YOUR GOAL:
All entries must be transcribed exactly, down to the last character.

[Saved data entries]
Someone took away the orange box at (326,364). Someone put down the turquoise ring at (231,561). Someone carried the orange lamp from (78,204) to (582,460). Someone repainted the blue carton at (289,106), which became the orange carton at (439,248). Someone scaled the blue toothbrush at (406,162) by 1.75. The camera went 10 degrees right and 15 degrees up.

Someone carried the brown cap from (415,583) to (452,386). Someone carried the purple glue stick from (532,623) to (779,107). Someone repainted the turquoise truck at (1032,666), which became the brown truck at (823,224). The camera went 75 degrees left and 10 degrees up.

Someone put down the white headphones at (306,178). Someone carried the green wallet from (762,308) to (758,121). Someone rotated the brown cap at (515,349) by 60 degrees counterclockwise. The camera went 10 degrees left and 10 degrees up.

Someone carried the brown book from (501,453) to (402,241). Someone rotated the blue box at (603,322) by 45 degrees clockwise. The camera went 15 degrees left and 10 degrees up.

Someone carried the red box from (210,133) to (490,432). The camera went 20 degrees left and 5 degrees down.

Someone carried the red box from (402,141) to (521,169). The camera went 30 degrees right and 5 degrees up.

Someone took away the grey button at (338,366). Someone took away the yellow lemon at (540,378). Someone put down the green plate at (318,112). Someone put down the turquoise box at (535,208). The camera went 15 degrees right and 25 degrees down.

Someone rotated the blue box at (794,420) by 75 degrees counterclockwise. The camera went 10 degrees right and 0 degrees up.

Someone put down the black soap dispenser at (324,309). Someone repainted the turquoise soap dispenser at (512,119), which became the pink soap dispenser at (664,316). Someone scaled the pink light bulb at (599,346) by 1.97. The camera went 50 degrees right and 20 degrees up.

TASK SOLUTION:
Someone took away the orange box at (326,364). Someone put down the turquoise ring at (231,561). Someone carried the orange lamp from (78,204) to (582,460). Someone repainted the blue carton at (289,106), which became the orange carton at (439,248). Someone scaled the blue toothbrush at (406,162) by 1.75. The camera went 10 degrees right and 15 degrees up.

Someone carried the brown cap from (415,583) to (452,386). Someone carried the purple glue stick from (532,623) to (779,107). Someone repainted the turquoise truck at (1032,666), which became the brown truck at (823,224). The camera went 75 degrees left and 10 degrees up.

Someone put down the white headphones at (306,178). Someone carried the green wallet from (762,308) to (758,121). Someone rotated the brown cap at (515,349) by 60 degrees counterclockwise. The camera went 10 degrees left and 10 degrees up.

Someone carried the brown book from (501,453) to (402,241). Someone rotated the blue box at (603,322) by 45 degrees clockwise. The camera went 15 degrees left and 10 degrees up.

Someone carried the red box from (210,133) to (490,432). The camera went 20 degrees left and 5 degrees down.

Someone carried the red box from (402,141) to (521,169). The camera went 30 degrees right and 5 degrees up.

Someone took away the grey button at (338,366). Someone took away the yellow lemon at (540,378). Someone put down the green plate at (318,112). Someone put down the turquoise box at (535,208). The camera went 15 degrees right and 25 degrees down.

Someone rotated the blue box at (794,420) by 75 degrees counterclockwise. The camera went 10 degrees right and 0 degrees up.

Someone put down the black soap dispenser at (324,309). Someone repainted the turquoise soap dispenser at (512,119), which became the pink soap dispenser at (664,316). Someone scaled the pink light bulb at (599,346) by 1.97. The camera went 50 degrees right and 20 degrees up.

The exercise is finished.